• _Work required_
Beginning with the line that contains "orange light bulb: 1 -> 5", print each line to the end of the data exactly. Omit the pictures.

• _Data supplied_
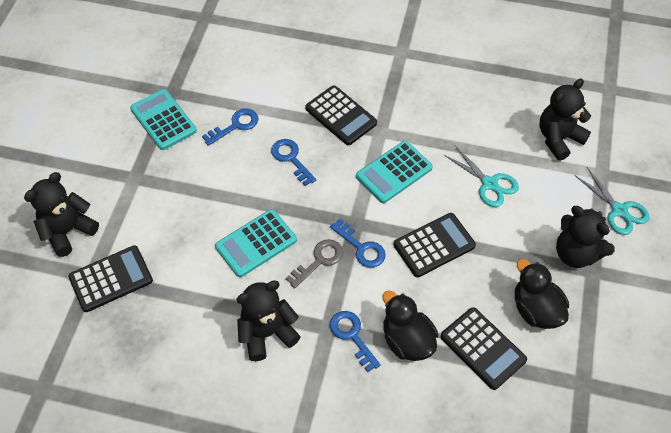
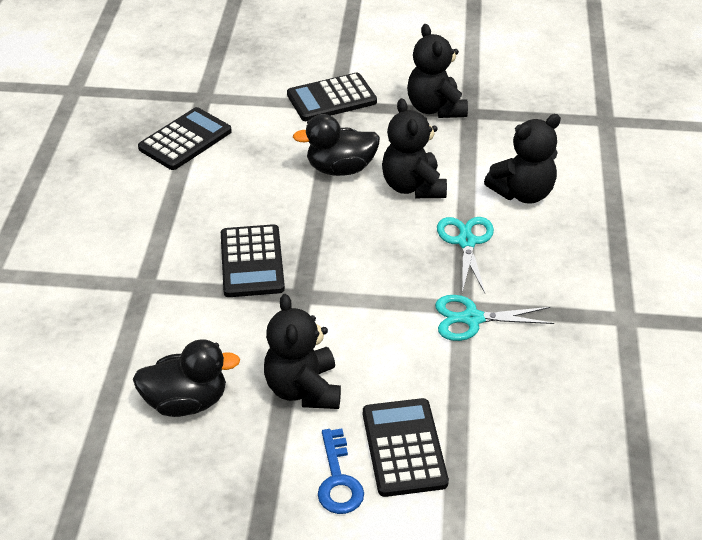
blue key: 4 -> 1
grey key: 1 -> 0
turquoise calculator: 3 -> 0

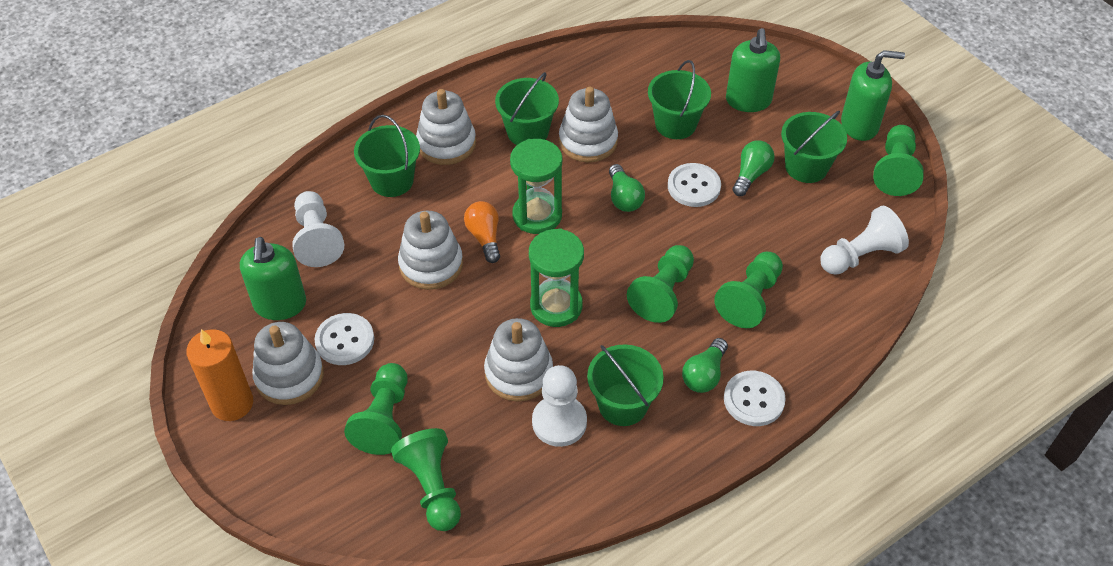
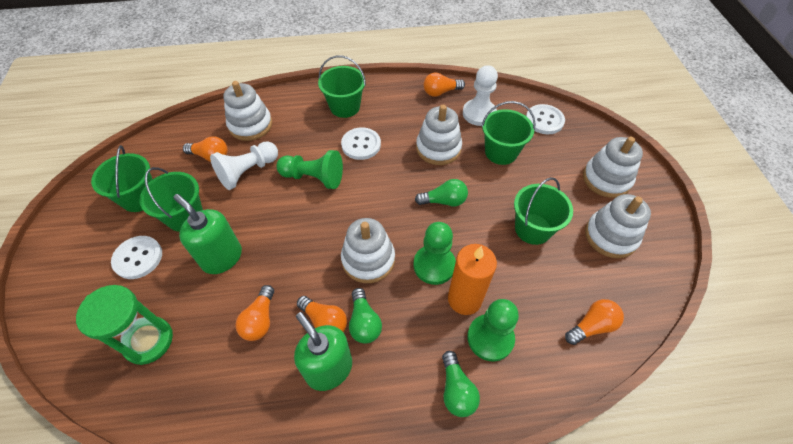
green hourglass: 2 -> 1
green pawn: 5 -> 3
green soap dispenser: 3 -> 2
orange light bulb: 1 -> 5
white pawn: 3 -> 2

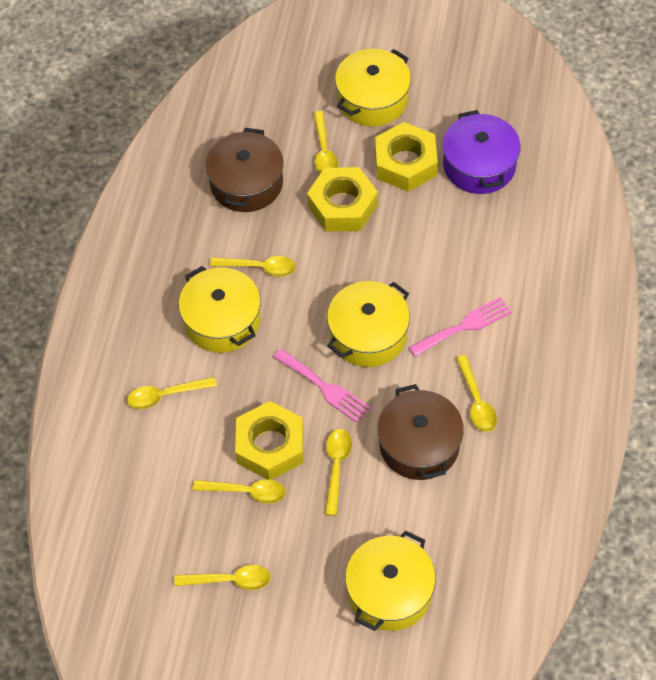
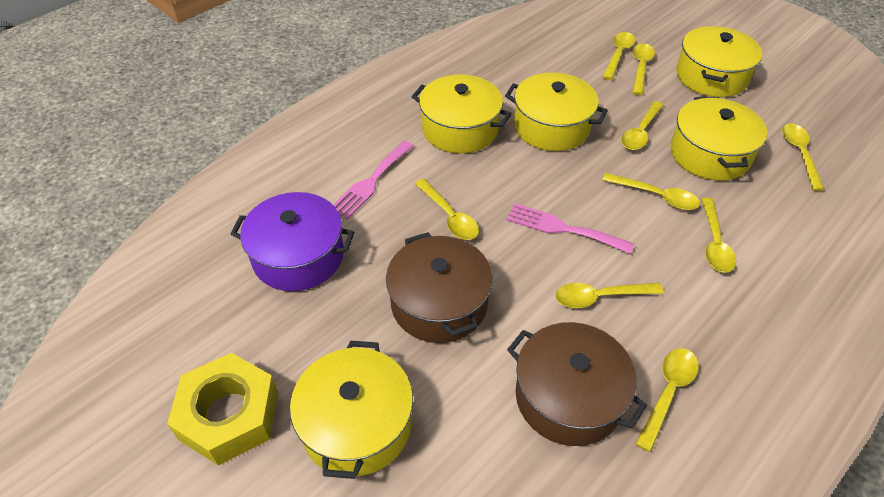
yellow nut: 3 -> 1
yellow pot: 4 -> 5
yellow spoon: 7 -> 9

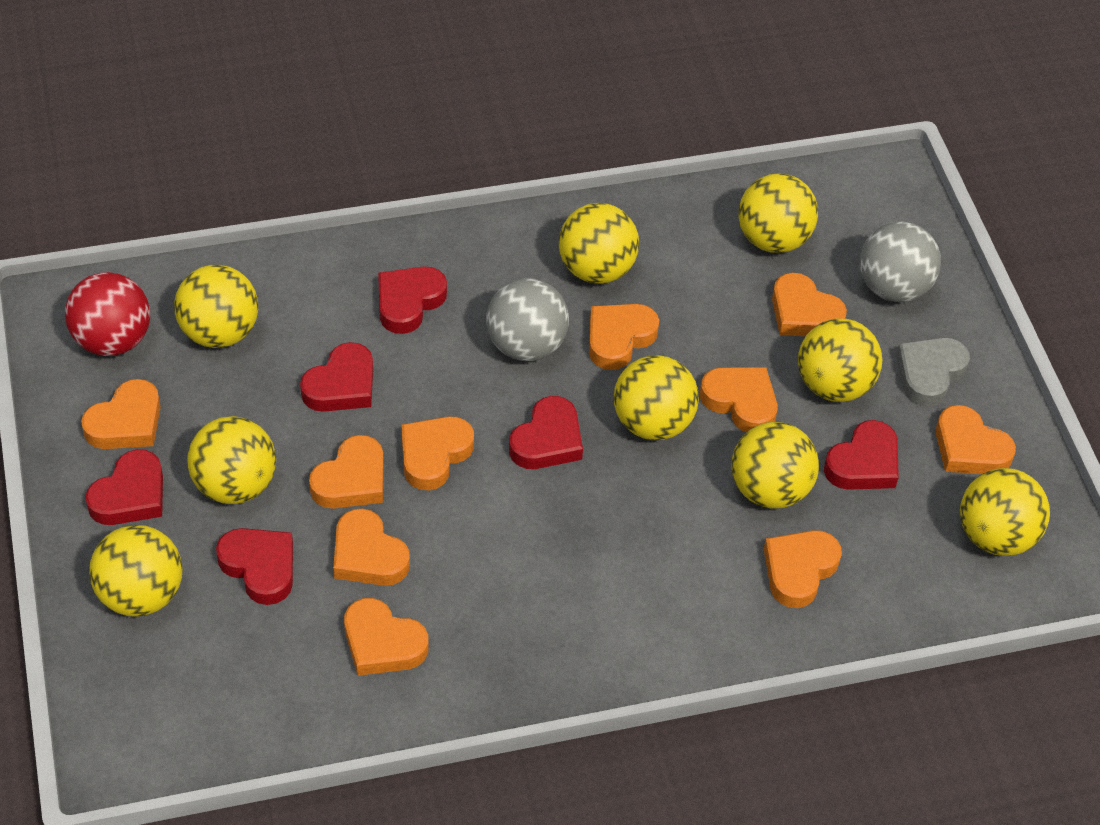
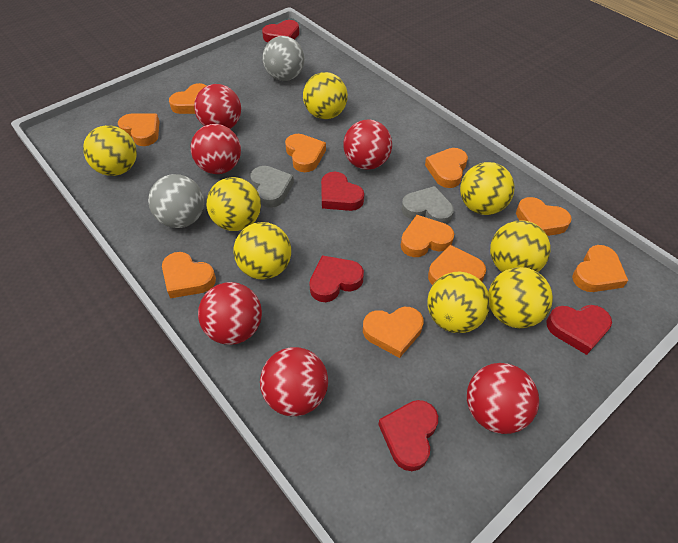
grey heart: 1 -> 2
red ball: 1 -> 6
red heart: 6 -> 5
yellow ball: 9 -> 8

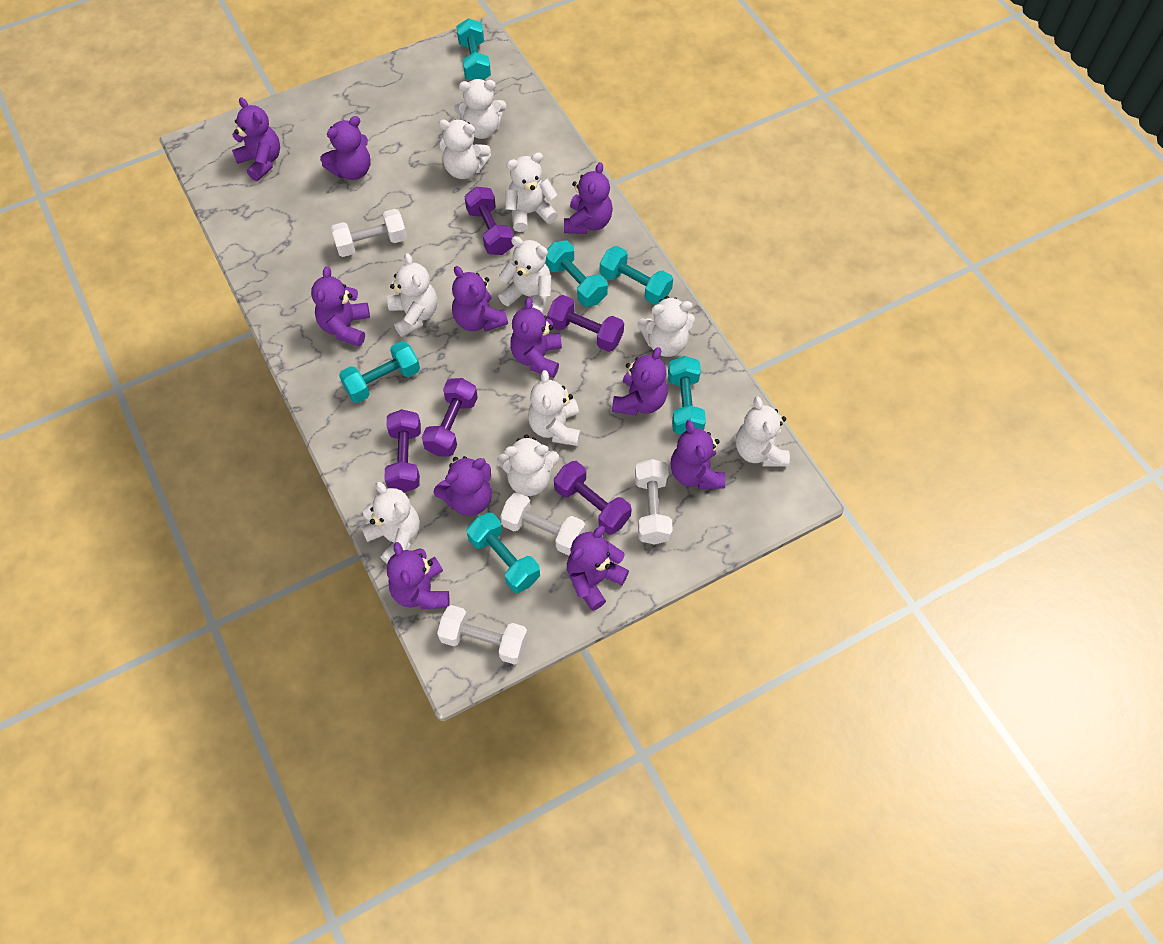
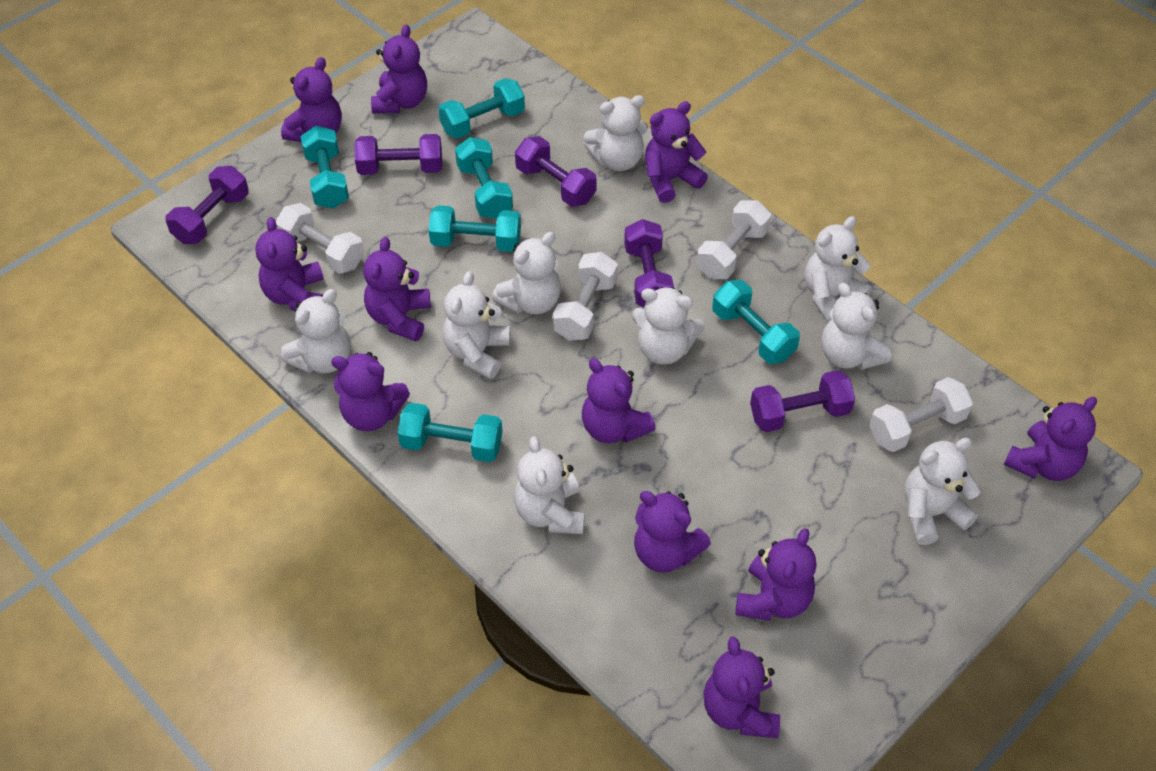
white teddy bear: 10 -> 9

• _Response box_
orange light bulb: 1 -> 5
white pawn: 3 -> 2

yellow nut: 3 -> 1
yellow pot: 4 -> 5
yellow spoon: 7 -> 9

grey heart: 1 -> 2
red ball: 1 -> 6
red heart: 6 -> 5
yellow ball: 9 -> 8

white teddy bear: 10 -> 9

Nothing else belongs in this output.